**** SUPPLIED RECORDS

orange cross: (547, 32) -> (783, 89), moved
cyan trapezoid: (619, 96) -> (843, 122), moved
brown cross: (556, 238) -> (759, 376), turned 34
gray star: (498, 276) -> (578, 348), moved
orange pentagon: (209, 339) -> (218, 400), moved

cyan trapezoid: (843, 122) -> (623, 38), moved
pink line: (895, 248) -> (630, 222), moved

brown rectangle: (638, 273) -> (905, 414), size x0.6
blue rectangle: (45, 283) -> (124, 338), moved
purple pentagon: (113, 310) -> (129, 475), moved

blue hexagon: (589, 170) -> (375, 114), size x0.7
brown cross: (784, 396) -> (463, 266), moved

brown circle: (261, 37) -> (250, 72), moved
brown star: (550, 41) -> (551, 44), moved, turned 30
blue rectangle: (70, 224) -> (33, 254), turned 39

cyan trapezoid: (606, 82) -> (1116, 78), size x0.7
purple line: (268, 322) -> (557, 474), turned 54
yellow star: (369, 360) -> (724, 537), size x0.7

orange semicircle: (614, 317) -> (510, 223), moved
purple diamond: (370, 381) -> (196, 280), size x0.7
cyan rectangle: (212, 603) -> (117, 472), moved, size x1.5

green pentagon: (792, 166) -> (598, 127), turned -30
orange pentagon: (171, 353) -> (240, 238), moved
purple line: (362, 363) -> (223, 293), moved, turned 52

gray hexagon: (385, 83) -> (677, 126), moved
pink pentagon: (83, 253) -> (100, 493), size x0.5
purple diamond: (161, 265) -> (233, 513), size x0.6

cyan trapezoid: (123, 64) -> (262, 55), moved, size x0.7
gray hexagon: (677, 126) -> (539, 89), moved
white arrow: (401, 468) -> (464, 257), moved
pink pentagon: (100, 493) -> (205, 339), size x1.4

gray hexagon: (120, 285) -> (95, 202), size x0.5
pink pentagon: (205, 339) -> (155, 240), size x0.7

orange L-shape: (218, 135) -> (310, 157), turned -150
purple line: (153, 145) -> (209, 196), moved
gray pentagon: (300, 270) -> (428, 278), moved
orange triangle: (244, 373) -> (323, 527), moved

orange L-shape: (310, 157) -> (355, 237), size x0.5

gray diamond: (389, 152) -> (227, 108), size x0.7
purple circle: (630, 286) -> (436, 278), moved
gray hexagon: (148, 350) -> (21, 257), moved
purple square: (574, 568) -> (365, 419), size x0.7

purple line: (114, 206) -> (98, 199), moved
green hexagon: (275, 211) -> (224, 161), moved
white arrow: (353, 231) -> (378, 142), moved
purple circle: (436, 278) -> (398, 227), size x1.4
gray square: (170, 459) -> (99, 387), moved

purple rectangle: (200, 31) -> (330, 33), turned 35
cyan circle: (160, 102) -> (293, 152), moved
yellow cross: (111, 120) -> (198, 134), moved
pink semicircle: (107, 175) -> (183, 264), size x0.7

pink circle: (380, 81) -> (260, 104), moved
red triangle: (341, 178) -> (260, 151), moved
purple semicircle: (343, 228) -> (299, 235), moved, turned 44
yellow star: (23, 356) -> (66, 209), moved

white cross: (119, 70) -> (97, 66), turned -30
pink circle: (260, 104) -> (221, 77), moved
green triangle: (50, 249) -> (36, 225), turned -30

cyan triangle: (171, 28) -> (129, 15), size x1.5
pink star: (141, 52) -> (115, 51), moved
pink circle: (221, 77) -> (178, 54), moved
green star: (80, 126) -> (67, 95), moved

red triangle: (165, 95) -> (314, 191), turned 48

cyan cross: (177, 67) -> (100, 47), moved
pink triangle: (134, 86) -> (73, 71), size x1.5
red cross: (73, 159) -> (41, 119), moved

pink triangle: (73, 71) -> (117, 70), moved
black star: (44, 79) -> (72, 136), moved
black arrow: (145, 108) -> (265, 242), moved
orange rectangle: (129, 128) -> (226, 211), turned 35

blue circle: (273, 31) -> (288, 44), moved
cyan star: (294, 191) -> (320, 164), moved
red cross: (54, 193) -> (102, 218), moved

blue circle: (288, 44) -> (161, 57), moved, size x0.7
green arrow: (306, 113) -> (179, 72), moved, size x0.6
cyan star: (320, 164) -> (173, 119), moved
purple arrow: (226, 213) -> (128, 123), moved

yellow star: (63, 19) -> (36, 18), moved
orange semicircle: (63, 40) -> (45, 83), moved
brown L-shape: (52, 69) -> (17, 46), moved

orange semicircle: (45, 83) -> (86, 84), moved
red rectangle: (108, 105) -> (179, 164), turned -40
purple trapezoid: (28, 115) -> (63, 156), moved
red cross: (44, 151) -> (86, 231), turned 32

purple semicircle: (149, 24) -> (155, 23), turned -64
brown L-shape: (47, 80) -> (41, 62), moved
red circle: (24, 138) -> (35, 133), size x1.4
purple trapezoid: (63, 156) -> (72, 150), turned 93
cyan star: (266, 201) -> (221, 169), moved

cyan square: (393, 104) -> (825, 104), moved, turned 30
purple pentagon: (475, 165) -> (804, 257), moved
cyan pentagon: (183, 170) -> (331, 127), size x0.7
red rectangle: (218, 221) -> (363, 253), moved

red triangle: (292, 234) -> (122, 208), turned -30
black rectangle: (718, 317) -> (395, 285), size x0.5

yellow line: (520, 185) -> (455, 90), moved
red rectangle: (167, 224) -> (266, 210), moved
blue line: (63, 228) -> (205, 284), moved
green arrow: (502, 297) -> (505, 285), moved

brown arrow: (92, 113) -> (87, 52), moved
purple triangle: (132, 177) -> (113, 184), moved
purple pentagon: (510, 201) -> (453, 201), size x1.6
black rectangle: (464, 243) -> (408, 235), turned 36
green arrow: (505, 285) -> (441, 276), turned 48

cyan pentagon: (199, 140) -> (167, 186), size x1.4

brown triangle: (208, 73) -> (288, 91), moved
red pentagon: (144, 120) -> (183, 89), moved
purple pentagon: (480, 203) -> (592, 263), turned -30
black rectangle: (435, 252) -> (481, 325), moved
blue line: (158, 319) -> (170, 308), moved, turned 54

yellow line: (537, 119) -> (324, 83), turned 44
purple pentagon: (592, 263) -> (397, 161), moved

********

YOUR GOAL. If a line of the data holds the string "trapezoid", count it. Then state the total and nothing more.

SOLUTION FOR THIS EXERCISE. 6